DATASET EXTRACT:
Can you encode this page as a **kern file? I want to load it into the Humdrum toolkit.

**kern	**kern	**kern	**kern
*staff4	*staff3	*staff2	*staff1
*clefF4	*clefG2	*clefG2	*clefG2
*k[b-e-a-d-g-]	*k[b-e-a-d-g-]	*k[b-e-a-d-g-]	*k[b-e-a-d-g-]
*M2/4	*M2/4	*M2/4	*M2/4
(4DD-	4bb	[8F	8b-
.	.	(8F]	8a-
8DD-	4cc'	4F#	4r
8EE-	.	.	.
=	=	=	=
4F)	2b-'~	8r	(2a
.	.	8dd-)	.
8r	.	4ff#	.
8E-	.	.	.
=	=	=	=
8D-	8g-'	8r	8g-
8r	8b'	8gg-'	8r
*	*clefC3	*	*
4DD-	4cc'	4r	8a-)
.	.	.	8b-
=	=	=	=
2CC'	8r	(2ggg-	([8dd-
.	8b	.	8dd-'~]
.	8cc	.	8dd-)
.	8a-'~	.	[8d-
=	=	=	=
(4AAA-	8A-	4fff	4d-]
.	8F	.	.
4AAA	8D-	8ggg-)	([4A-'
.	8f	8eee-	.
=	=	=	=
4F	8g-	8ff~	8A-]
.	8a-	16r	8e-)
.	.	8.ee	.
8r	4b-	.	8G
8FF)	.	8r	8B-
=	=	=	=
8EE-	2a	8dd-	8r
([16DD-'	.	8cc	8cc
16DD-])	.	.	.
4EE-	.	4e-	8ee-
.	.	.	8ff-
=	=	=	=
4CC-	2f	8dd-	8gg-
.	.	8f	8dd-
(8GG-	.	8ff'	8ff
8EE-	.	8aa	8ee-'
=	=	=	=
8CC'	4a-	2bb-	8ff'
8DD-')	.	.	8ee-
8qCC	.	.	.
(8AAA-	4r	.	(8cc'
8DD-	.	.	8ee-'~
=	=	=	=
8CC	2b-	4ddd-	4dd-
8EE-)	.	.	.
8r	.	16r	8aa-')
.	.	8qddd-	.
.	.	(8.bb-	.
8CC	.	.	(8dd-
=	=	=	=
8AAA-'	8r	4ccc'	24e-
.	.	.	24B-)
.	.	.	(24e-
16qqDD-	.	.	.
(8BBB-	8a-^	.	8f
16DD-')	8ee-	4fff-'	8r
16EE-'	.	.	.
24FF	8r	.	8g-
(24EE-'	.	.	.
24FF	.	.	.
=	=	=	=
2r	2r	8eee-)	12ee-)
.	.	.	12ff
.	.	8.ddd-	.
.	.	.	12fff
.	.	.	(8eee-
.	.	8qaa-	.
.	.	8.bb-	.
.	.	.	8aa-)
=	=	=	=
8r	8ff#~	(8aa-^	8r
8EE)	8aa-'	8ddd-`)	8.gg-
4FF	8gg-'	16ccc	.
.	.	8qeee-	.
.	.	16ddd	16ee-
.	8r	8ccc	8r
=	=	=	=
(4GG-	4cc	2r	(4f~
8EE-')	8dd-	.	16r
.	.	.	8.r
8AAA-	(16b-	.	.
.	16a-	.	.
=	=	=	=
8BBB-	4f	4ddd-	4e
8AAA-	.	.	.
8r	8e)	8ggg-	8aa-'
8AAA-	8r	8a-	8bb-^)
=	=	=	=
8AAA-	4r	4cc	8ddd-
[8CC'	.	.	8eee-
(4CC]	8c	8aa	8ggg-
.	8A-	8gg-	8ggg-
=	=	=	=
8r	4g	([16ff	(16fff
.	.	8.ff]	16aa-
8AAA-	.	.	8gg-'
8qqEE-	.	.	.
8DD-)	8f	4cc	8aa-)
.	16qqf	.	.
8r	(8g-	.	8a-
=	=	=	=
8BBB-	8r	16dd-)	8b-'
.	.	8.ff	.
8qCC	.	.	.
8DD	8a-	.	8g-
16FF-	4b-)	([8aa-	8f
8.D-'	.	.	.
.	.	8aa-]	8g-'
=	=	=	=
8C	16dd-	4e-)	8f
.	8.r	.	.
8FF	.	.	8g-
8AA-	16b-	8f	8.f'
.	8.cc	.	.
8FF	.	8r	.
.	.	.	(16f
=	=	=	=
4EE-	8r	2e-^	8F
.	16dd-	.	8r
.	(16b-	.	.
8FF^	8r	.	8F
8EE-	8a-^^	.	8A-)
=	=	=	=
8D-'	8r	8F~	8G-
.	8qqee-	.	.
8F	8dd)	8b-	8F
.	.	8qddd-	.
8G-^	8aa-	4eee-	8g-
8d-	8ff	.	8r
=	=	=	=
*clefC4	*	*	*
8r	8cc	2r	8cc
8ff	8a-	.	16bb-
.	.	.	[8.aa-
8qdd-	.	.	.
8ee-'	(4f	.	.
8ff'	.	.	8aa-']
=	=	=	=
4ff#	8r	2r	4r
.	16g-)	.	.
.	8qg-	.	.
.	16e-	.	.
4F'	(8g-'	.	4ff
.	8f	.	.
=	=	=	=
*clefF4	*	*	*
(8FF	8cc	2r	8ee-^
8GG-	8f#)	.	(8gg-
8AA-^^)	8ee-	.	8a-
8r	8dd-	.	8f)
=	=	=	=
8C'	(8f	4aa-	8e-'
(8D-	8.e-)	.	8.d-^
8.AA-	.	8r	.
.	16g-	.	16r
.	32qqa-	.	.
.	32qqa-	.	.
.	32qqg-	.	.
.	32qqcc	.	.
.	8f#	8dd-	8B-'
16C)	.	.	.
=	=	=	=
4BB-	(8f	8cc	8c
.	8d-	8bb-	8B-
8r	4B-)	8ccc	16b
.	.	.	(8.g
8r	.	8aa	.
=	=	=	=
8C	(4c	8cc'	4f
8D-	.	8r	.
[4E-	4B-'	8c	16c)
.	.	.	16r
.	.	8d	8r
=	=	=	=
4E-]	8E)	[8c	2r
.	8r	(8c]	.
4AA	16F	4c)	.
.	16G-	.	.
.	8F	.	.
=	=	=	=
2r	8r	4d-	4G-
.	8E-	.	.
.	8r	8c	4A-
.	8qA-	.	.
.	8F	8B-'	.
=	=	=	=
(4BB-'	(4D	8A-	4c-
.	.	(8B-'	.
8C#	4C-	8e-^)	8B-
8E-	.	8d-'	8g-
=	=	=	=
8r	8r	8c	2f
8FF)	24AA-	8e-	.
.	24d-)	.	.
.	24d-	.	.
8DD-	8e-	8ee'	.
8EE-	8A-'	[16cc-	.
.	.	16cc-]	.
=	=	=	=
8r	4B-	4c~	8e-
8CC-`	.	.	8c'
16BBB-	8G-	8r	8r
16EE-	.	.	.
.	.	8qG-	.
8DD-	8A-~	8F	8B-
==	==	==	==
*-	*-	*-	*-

GIVEN TASK: Display each line of the entries above that contains the string "kern". Treat uppercase and lowercase letters as different.

SOLUTION:
Can you encode this page as a **kern file? I want to load it into the Humdrum toolkit.
**kern	**kern	**kern	**kern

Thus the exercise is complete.